In the listing that follows, print every line exactly and leave the images out.

——

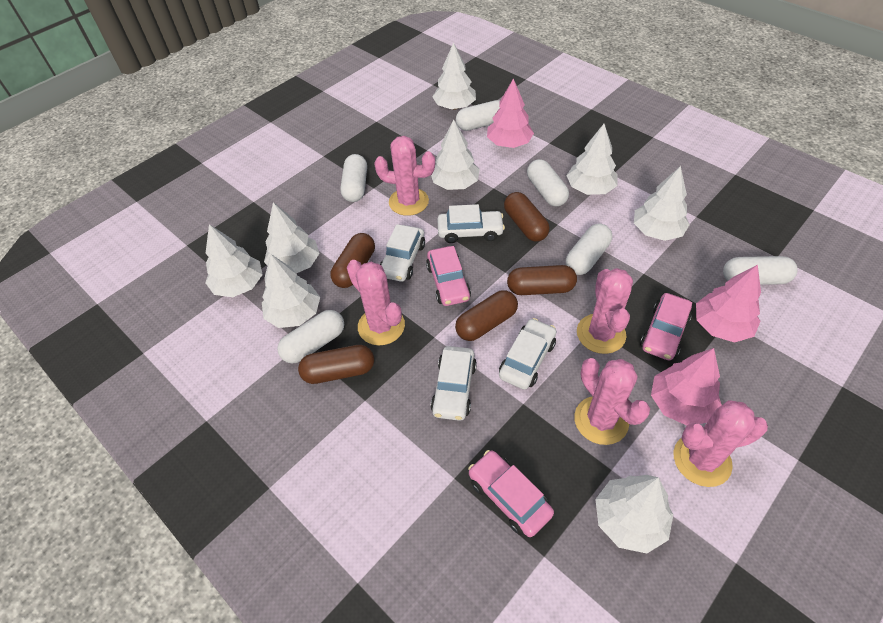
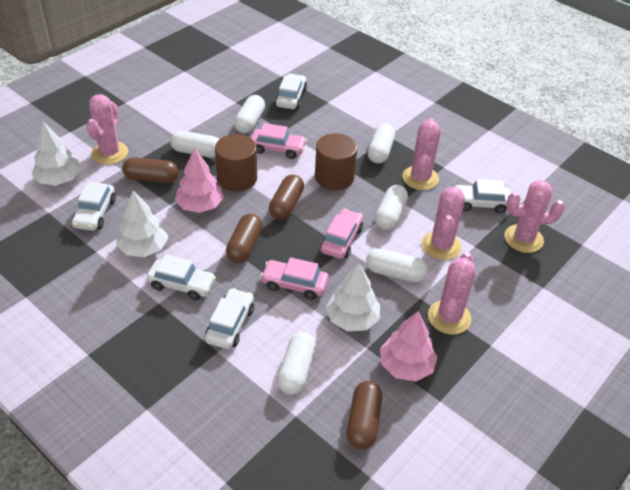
brown capsule: 5 -> 4
brown cylinder: 0 -> 2
pink tree: 3 -> 2
white car: 4 -> 5
white tree: 8 -> 3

——

Exercise output:
brown capsule: 5 -> 4
brown cylinder: 0 -> 2
pink tree: 3 -> 2
white car: 4 -> 5
white tree: 8 -> 3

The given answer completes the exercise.